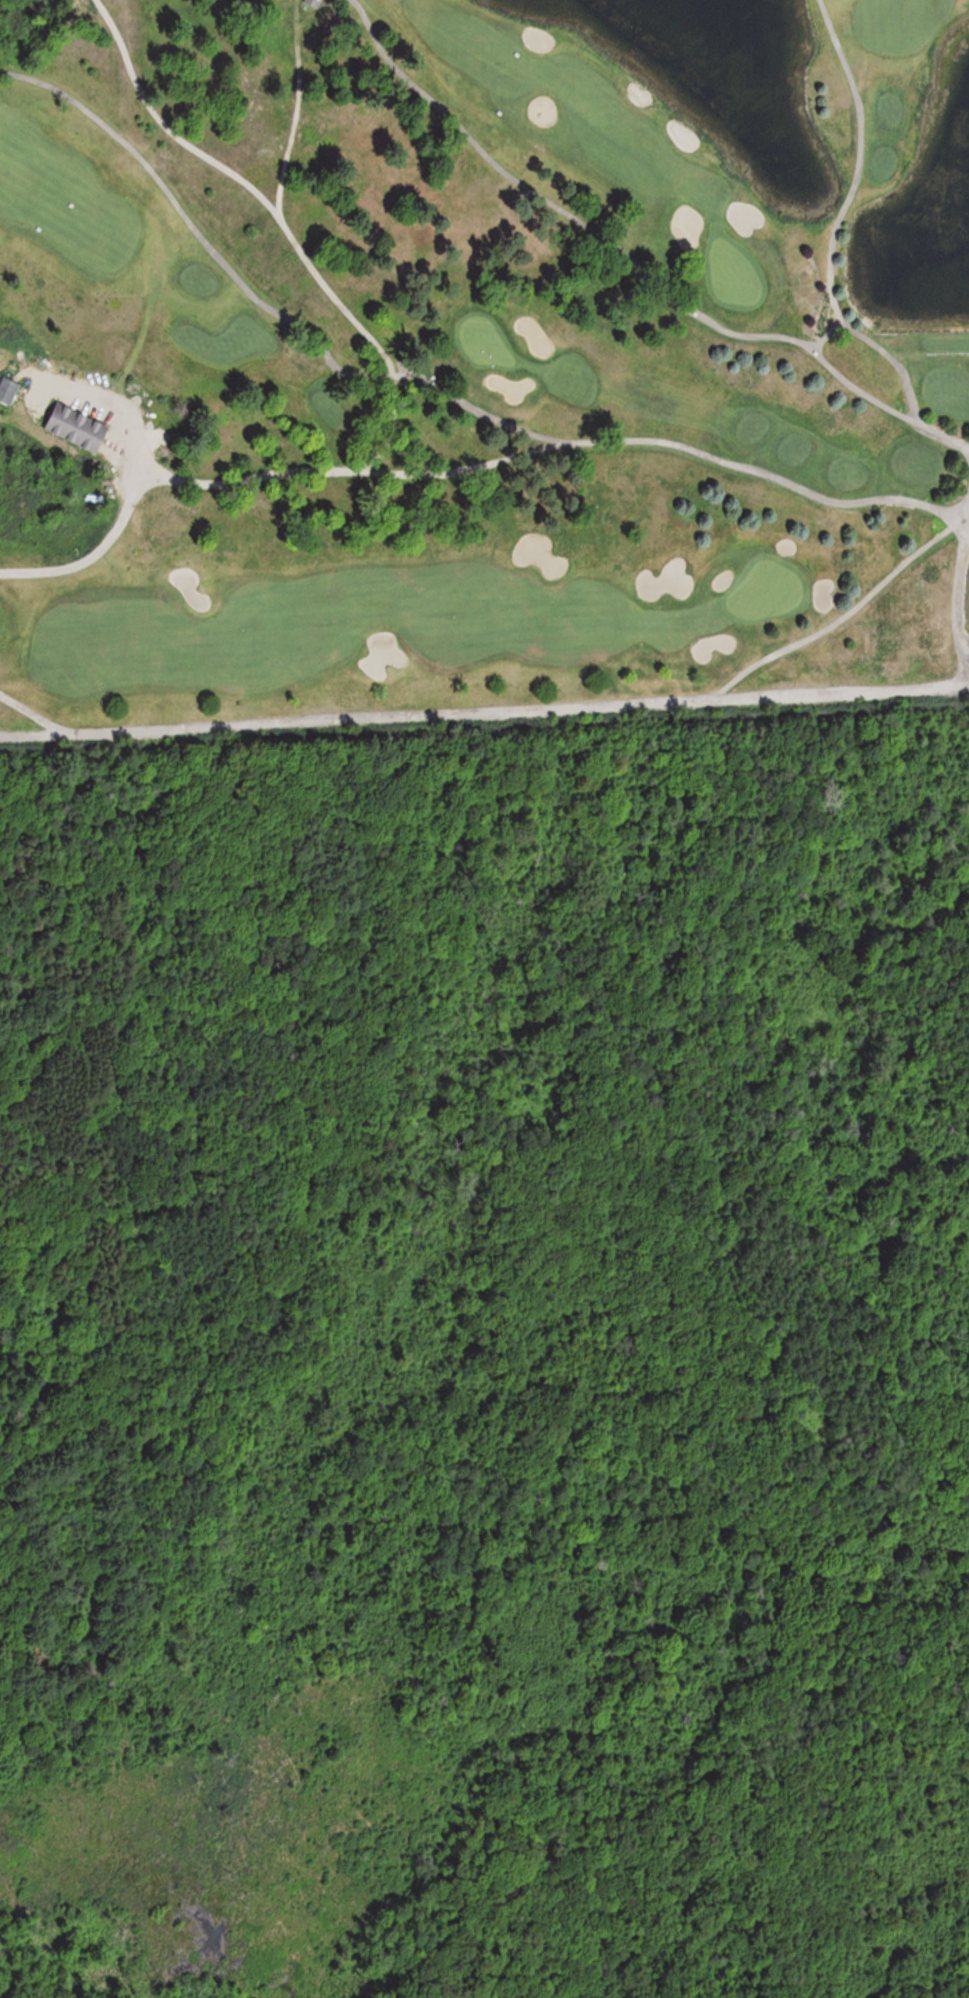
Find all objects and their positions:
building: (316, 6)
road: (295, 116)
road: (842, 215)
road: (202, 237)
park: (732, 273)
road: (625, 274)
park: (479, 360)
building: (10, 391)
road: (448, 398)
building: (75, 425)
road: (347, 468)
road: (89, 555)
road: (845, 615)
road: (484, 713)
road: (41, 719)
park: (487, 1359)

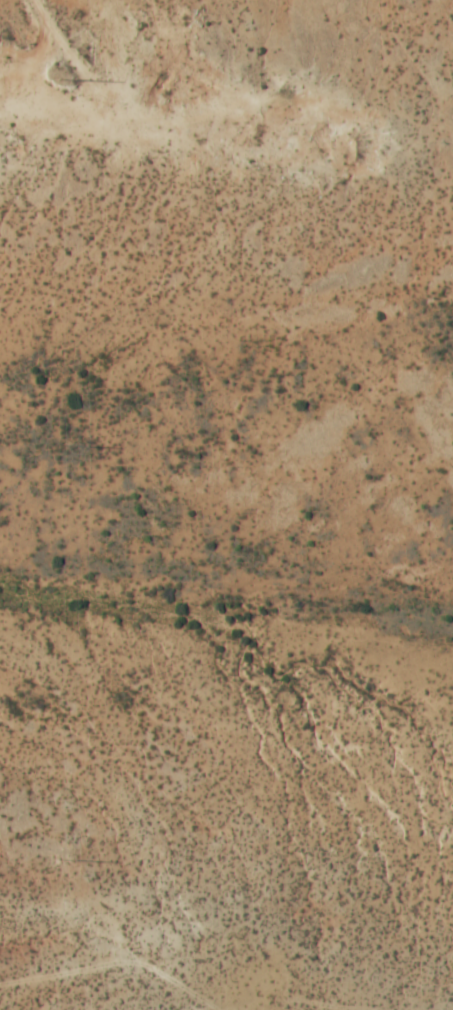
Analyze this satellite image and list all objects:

* * *

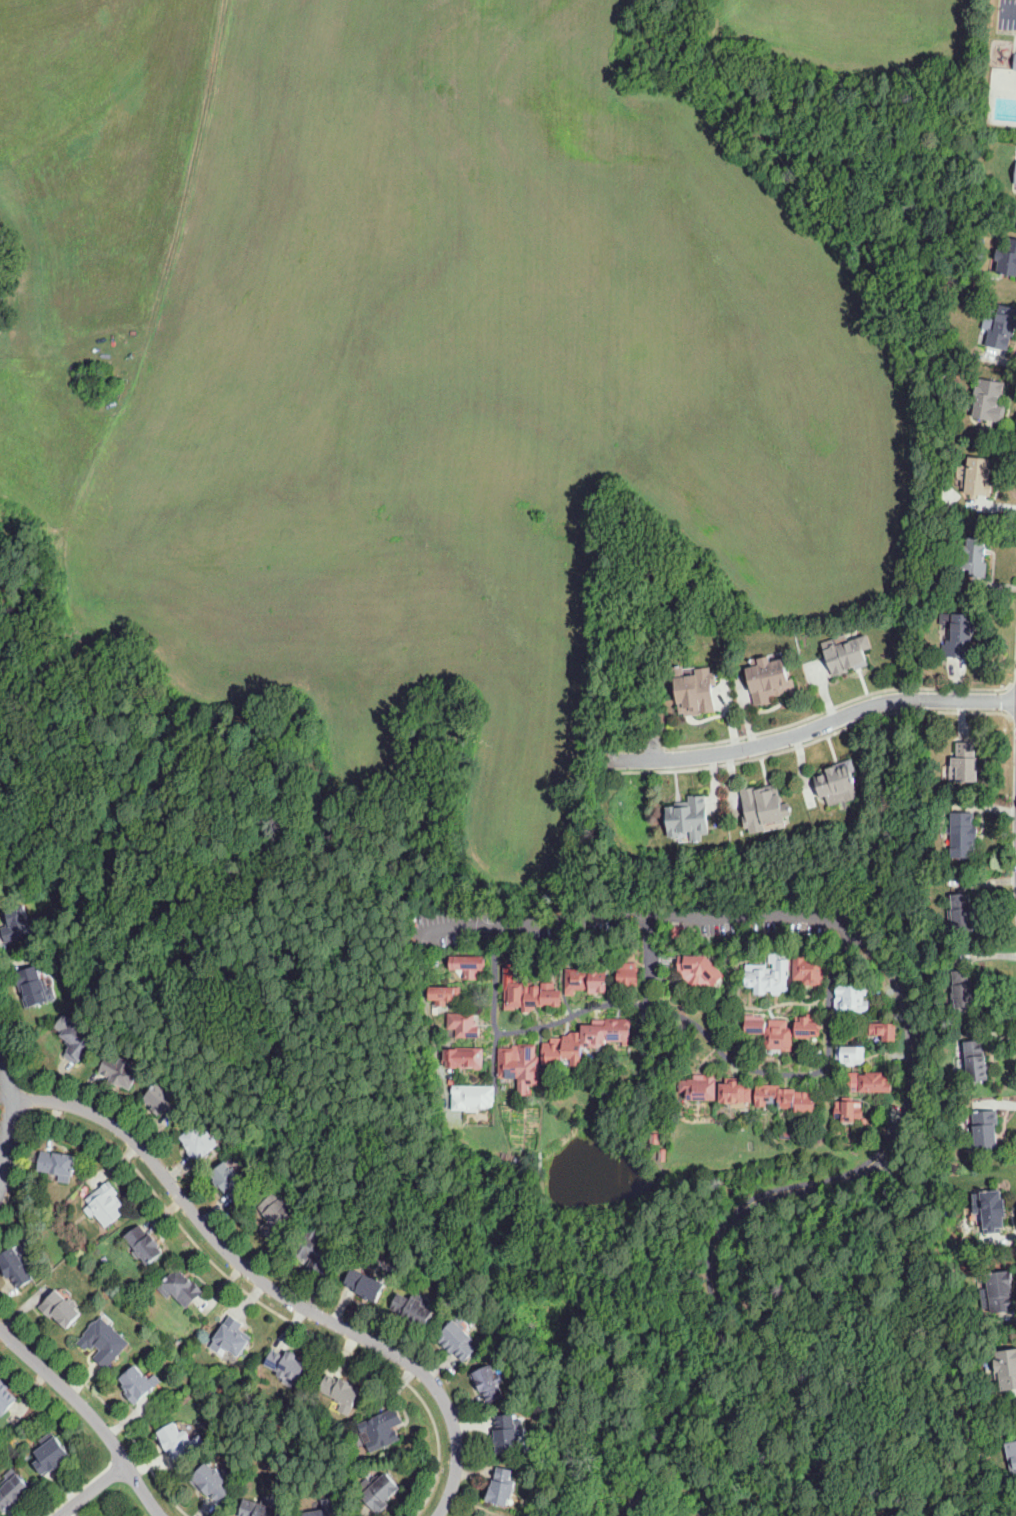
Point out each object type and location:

### WRITTEN TASK
Excerpt from the records above: set down only the lines from the one that contains "Find all objects" through the one that contains "Analyze this satellite", inclusive, word for word. Pictures stay out.

### ANSWER BOX
Find all objects and their positions:
building: (316, 6)
road: (295, 116)
road: (842, 215)
road: (202, 237)
park: (732, 273)
road: (625, 274)
park: (479, 360)
building: (10, 391)
road: (448, 398)
building: (75, 425)
road: (347, 468)
road: (89, 555)
road: (845, 615)
road: (484, 713)
road: (41, 719)
park: (487, 1359)

Analyze this satellite image and list all objects:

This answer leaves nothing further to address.